Content revision data:
== Segment start ==
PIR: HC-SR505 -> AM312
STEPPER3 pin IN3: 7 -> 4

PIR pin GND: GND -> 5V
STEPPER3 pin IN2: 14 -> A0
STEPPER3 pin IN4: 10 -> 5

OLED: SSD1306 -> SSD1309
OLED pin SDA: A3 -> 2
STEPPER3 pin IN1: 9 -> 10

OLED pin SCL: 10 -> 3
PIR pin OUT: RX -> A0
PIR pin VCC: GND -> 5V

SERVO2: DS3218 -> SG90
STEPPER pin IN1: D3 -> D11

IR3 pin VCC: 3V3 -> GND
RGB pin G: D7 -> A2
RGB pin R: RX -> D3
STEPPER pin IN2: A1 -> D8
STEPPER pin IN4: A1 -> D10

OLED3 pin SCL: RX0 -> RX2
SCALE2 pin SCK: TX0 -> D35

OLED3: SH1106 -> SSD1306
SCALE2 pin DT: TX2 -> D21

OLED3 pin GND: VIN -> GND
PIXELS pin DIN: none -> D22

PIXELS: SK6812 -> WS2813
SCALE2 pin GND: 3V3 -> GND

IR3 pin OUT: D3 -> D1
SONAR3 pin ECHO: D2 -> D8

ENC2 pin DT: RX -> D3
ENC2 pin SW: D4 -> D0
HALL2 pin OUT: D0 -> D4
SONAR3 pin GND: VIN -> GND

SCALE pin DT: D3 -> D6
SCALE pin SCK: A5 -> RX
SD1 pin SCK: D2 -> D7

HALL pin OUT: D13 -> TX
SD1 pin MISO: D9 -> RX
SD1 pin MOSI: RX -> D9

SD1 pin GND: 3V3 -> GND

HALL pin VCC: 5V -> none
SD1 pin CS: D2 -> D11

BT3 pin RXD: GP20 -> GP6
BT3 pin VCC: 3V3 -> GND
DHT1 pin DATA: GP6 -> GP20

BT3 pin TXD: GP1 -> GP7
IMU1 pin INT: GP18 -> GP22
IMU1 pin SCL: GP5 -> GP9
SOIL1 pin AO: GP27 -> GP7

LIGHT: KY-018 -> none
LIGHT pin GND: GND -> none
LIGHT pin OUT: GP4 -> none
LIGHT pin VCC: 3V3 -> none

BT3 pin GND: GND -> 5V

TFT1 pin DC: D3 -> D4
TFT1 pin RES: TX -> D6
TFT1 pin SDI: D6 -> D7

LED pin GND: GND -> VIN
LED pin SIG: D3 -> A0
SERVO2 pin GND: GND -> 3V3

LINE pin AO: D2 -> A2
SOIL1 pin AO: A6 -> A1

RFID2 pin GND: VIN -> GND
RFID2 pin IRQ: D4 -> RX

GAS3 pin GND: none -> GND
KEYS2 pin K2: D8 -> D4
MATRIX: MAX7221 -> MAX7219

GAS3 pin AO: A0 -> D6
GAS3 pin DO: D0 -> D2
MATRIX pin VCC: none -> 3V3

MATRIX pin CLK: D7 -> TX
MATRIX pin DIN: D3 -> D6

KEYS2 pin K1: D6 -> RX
== Segment end ==
> Problem description
Restate the records above word for word, omitting nothing.

> Completed task
PIR: HC-SR505 -> AM312
STEPPER3 pin IN3: 7 -> 4

PIR pin GND: GND -> 5V
STEPPER3 pin IN2: 14 -> A0
STEPPER3 pin IN4: 10 -> 5

OLED: SSD1306 -> SSD1309
OLED pin SDA: A3 -> 2
STEPPER3 pin IN1: 9 -> 10

OLED pin SCL: 10 -> 3
PIR pin OUT: RX -> A0
PIR pin VCC: GND -> 5V

SERVO2: DS3218 -> SG90
STEPPER pin IN1: D3 -> D11

IR3 pin VCC: 3V3 -> GND
RGB pin G: D7 -> A2
RGB pin R: RX -> D3
STEPPER pin IN2: A1 -> D8
STEPPER pin IN4: A1 -> D10

OLED3 pin SCL: RX0 -> RX2
SCALE2 pin SCK: TX0 -> D35

OLED3: SH1106 -> SSD1306
SCALE2 pin DT: TX2 -> D21

OLED3 pin GND: VIN -> GND
PIXELS pin DIN: none -> D22

PIXELS: SK6812 -> WS2813
SCALE2 pin GND: 3V3 -> GND

IR3 pin OUT: D3 -> D1
SONAR3 pin ECHO: D2 -> D8

ENC2 pin DT: RX -> D3
ENC2 pin SW: D4 -> D0
HALL2 pin OUT: D0 -> D4
SONAR3 pin GND: VIN -> GND

SCALE pin DT: D3 -> D6
SCALE pin SCK: A5 -> RX
SD1 pin SCK: D2 -> D7

HALL pin OUT: D13 -> TX
SD1 pin MISO: D9 -> RX
SD1 pin MOSI: RX -> D9

SD1 pin GND: 3V3 -> GND

HALL pin VCC: 5V -> none
SD1 pin CS: D2 -> D11

BT3 pin RXD: GP20 -> GP6
BT3 pin VCC: 3V3 -> GND
DHT1 pin DATA: GP6 -> GP20

BT3 pin TXD: GP1 -> GP7
IMU1 pin INT: GP18 -> GP22
IMU1 pin SCL: GP5 -> GP9
SOIL1 pin AO: GP27 -> GP7

LIGHT: KY-018 -> none
LIGHT pin GND: GND -> none
LIGHT pin OUT: GP4 -> none
LIGHT pin VCC: 3V3 -> none

BT3 pin GND: GND -> 5V

TFT1 pin DC: D3 -> D4
TFT1 pin RES: TX -> D6
TFT1 pin SDI: D6 -> D7

LED pin GND: GND -> VIN
LED pin SIG: D3 -> A0
SERVO2 pin GND: GND -> 3V3

LINE pin AO: D2 -> A2
SOIL1 pin AO: A6 -> A1

RFID2 pin GND: VIN -> GND
RFID2 pin IRQ: D4 -> RX

GAS3 pin GND: none -> GND
KEYS2 pin K2: D8 -> D4
MATRIX: MAX7221 -> MAX7219

GAS3 pin AO: A0 -> D6
GAS3 pin DO: D0 -> D2
MATRIX pin VCC: none -> 3V3

MATRIX pin CLK: D7 -> TX
MATRIX pin DIN: D3 -> D6

KEYS2 pin K1: D6 -> RX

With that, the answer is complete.